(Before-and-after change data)

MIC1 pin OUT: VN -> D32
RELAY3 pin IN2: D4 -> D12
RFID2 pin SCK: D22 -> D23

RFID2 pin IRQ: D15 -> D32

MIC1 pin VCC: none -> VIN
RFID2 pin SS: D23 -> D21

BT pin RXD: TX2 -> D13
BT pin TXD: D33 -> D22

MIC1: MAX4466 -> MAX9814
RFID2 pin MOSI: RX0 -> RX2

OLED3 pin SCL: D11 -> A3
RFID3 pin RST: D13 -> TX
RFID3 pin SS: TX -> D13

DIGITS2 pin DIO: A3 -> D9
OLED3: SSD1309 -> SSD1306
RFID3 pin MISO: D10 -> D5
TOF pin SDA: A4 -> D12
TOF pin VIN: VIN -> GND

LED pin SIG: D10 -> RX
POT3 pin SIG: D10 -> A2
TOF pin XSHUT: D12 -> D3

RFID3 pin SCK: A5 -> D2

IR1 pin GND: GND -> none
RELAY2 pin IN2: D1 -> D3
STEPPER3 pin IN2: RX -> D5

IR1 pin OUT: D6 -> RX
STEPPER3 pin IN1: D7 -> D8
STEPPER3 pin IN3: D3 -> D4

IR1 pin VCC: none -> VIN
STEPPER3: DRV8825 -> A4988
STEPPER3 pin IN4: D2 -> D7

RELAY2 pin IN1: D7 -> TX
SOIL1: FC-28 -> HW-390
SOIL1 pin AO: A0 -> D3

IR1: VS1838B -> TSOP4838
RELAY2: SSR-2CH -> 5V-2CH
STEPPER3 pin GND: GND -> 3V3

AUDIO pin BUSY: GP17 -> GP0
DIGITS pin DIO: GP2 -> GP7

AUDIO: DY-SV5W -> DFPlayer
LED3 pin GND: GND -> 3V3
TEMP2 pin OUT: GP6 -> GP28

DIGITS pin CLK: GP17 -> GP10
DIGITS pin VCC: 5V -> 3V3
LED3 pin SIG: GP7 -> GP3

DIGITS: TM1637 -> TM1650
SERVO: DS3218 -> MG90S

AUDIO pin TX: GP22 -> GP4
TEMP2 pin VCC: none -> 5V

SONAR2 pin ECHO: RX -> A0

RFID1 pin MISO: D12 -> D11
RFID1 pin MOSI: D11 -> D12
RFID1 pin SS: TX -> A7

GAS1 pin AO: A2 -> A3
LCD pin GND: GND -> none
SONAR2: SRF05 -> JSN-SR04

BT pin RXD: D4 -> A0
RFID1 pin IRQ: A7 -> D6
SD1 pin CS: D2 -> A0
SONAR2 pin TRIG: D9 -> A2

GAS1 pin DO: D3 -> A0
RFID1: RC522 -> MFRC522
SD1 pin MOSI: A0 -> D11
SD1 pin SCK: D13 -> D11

WORK TO COMPLETE:
The answer is the lines above between the line holding "IR1 pin GND: GND -> none" and the line holding "RELAY2 pin IN1: D7 -> TX", inclusive, each written out exactly, and no others.

RESPONSE AREA:
IR1 pin GND: GND -> none
RELAY2 pin IN2: D1 -> D3
STEPPER3 pin IN2: RX -> D5

IR1 pin OUT: D6 -> RX
STEPPER3 pin IN1: D7 -> D8
STEPPER3 pin IN3: D3 -> D4

IR1 pin VCC: none -> VIN
STEPPER3: DRV8825 -> A4988
STEPPER3 pin IN4: D2 -> D7

RELAY2 pin IN1: D7 -> TX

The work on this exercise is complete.